Collected data:
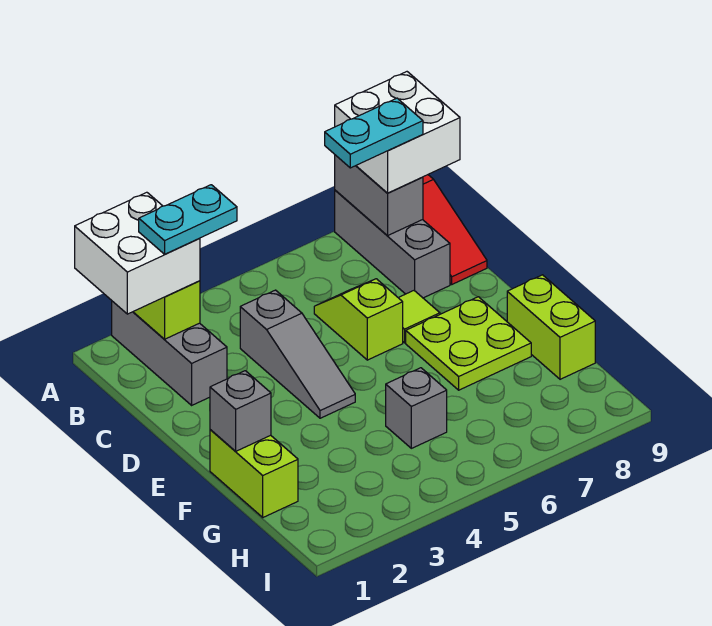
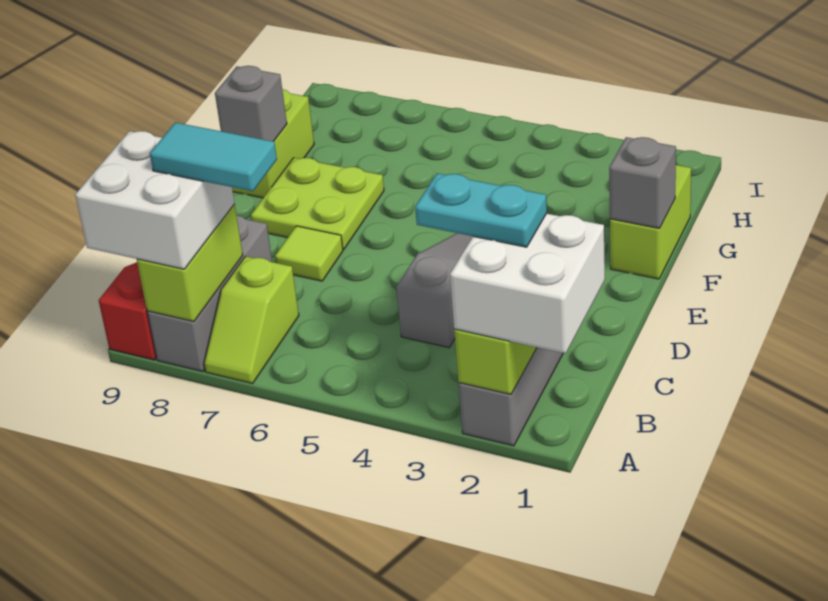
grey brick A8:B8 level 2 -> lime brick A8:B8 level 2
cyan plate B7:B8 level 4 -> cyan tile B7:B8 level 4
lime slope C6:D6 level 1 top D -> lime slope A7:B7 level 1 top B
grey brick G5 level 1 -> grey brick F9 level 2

Your objective:
Output each of the lines above exactly, apart from the images.

Response box:
grey brick A8:B8 level 2 -> lime brick A8:B8 level 2
cyan plate B7:B8 level 4 -> cyan tile B7:B8 level 4
lime slope C6:D6 level 1 top D -> lime slope A7:B7 level 1 top B
grey brick G5 level 1 -> grey brick F9 level 2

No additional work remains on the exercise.